### Source data
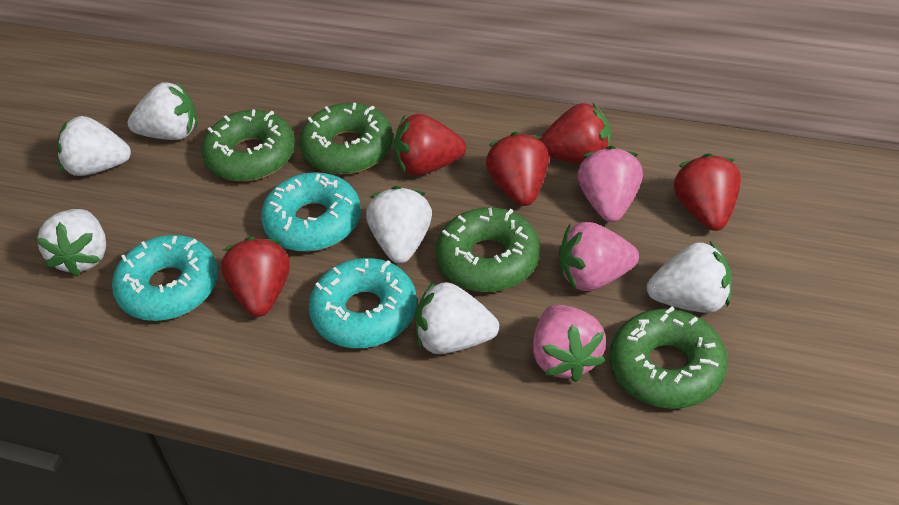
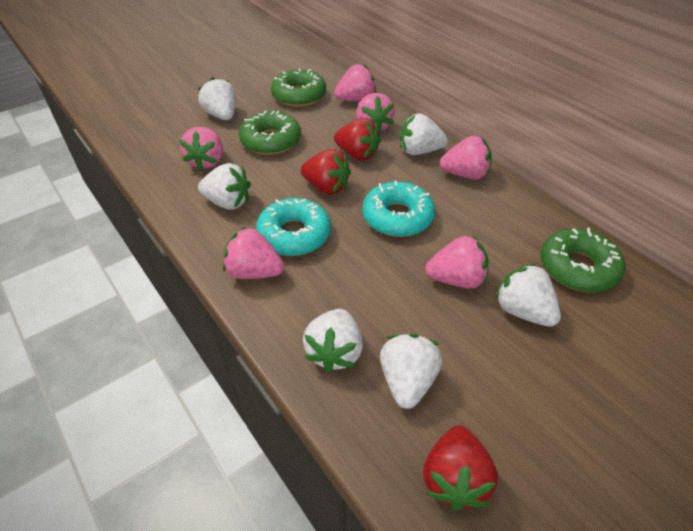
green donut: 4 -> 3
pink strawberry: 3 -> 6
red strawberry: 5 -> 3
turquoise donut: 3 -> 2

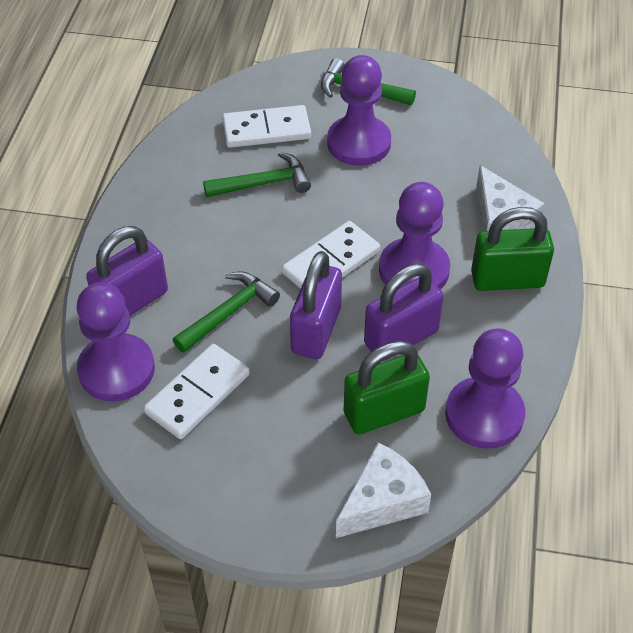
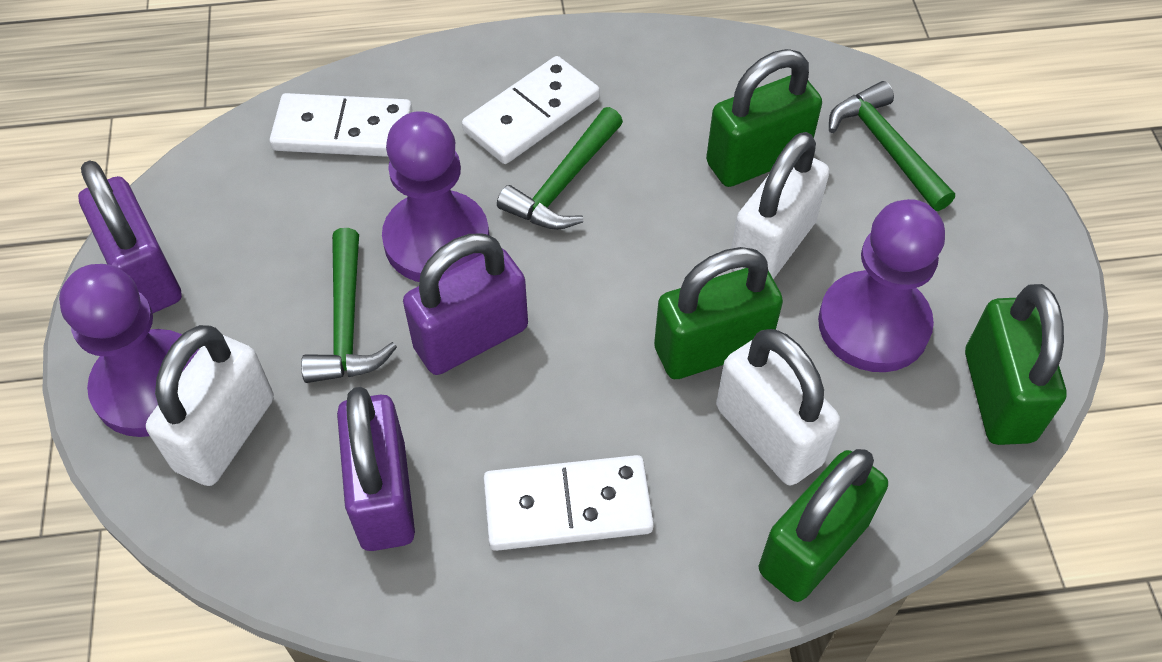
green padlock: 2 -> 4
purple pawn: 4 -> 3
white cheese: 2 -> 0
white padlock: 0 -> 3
---
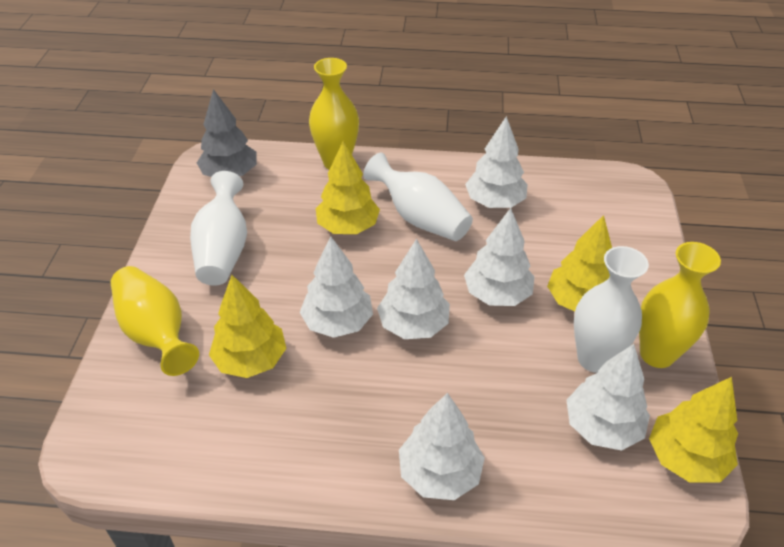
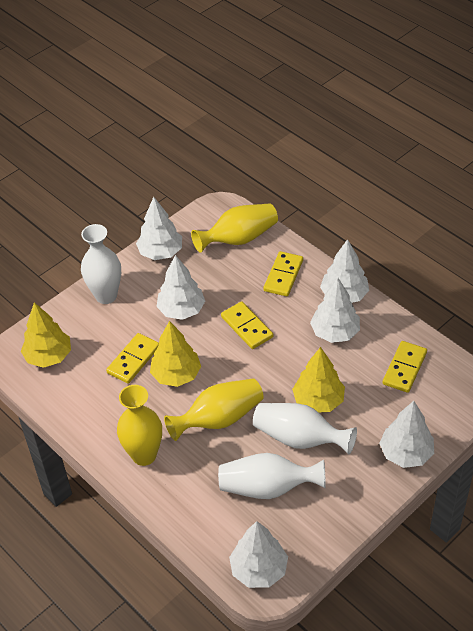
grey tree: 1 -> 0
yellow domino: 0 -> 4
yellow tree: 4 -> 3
---
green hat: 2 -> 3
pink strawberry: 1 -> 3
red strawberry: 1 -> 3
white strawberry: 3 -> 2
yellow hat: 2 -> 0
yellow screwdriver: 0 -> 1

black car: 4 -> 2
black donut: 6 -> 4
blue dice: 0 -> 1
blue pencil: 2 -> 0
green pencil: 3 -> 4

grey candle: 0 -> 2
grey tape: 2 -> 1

### To do
From the listing above, collect every line that mentions the word "yellow".

### Answer box
yellow domino: 0 -> 4
yellow tree: 4 -> 3
yellow hat: 2 -> 0
yellow screwdriver: 0 -> 1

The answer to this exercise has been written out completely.